### RECORD EXCERPTS
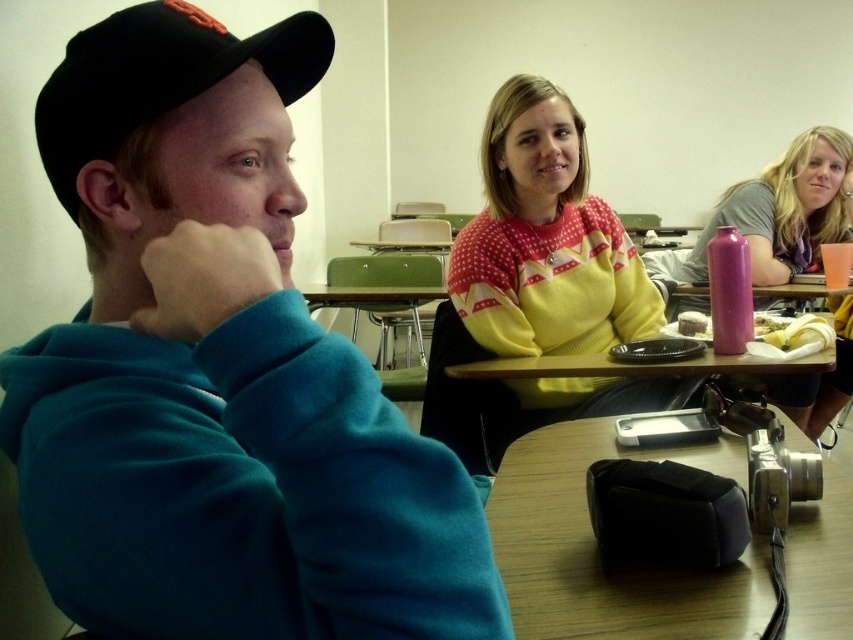
Is yellow sweater at center positioned in front of black fabric camera at lower right?

No, yellow sweater at center is behind black fabric camera at lower right.

Does point (509, 192) lie in front of point (697, 632)?

No, (509, 192) is further to viewer.

Does point (579, 195) come behind point (786, 435)?

That is True.

Where is `yellow sweater at center`? The height and width of the screenshot is (640, 853). yellow sweater at center is located at coordinates (535, 284).

How distant is black fabric camera at lower right from black fabric baseball cap at left?

The distance of black fabric camera at lower right from black fabric baseball cap at left is 25.67 inches.

Can you confirm if black fabric camera at lower right is positioned below black fabric baseball cap at left?

Yes.

The image size is (853, 640). What do you see at coordinates (595, 548) in the screenshot?
I see `black fabric camera at lower right` at bounding box center [595, 548].

Locate an element on the screen. The image size is (853, 640). black fabric camera at lower right is located at coordinates (595, 548).

Does teal fleece jacket at center come in front of yellow sweater at center?

That is True.

Image resolution: width=853 pixels, height=640 pixels. Describe the element at coordinates (218, 372) in the screenshot. I see `teal fleece jacket at center` at that location.

I want to click on teal fleece jacket at center, so click(218, 372).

### WHAT YOU ARE ASKED TO DO
Copy every item above word for word, leaving out the picture.

### SOLUTION TO THE PROBLEM
Is yellow sweater at center positioned in front of black fabric camera at lower right?

No, yellow sweater at center is behind black fabric camera at lower right.

Does point (509, 192) lie in front of point (697, 632)?

No, (509, 192) is further to viewer.

Does point (579, 195) come behind point (786, 435)?

That is True.

Where is `yellow sweater at center`? The height and width of the screenshot is (640, 853). yellow sweater at center is located at coordinates (535, 284).

How distant is black fabric camera at lower right from black fabric baseball cap at left?

The distance of black fabric camera at lower right from black fabric baseball cap at left is 25.67 inches.

Can you confirm if black fabric camera at lower right is positioned below black fabric baseball cap at left?

Yes.

The image size is (853, 640). What do you see at coordinates (595, 548) in the screenshot?
I see `black fabric camera at lower right` at bounding box center [595, 548].

Locate an element on the screen. The image size is (853, 640). black fabric camera at lower right is located at coordinates (595, 548).

Does teal fleece jacket at center come in front of yellow sweater at center?

That is True.

Image resolution: width=853 pixels, height=640 pixels. Describe the element at coordinates (218, 372) in the screenshot. I see `teal fleece jacket at center` at that location.

I want to click on teal fleece jacket at center, so click(218, 372).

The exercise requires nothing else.